Every entry in the data that follows should come back exactly, pictures aside.

[Before-and-after scene images]
-.-.-

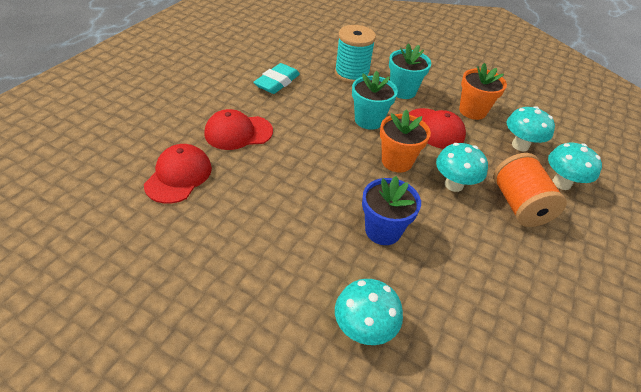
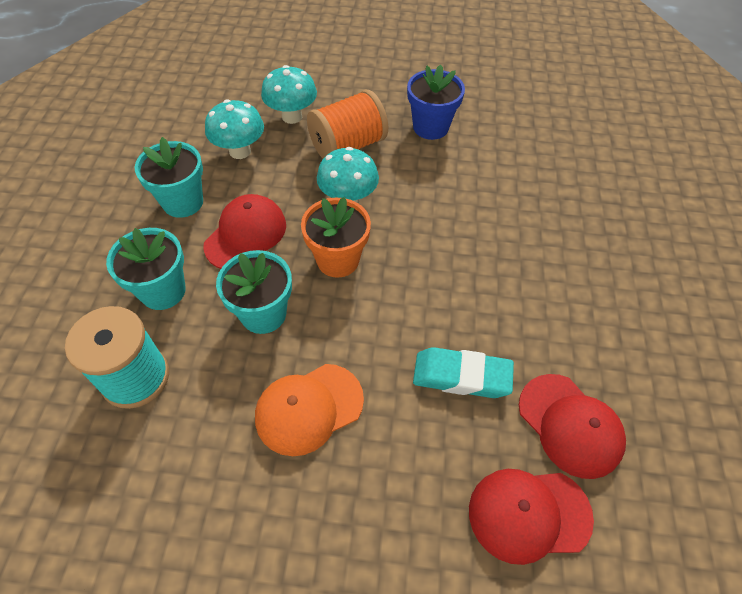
camera: 110 degrees left, 10 degrees up
(238, 132) = (387, 483): red cap -> red cap (570, 425)
(277, 82) = (213, 493): turquoise eraser -> turquoise eraser (461, 376)
(298, 119) = (309, 408): none -> orange cap
(363, 329) = (579, 232): turquoise mushroom -> none
(383, 230) = (459, 246): blue flower pot -> blue flower pot (430, 127)
(472, 111) = (183, 202): orange flower pot -> turquoise flower pot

-.-.-

Worked solution ::
camera: 110 degrees left, 10 degrees up
(238, 132) = (387, 483): red cap -> red cap (570, 425)
(277, 82) = (213, 493): turquoise eraser -> turquoise eraser (461, 376)
(298, 119) = (309, 408): none -> orange cap
(363, 329) = (579, 232): turquoise mushroom -> none
(383, 230) = (459, 246): blue flower pot -> blue flower pot (430, 127)
(472, 111) = (183, 202): orange flower pot -> turquoise flower pot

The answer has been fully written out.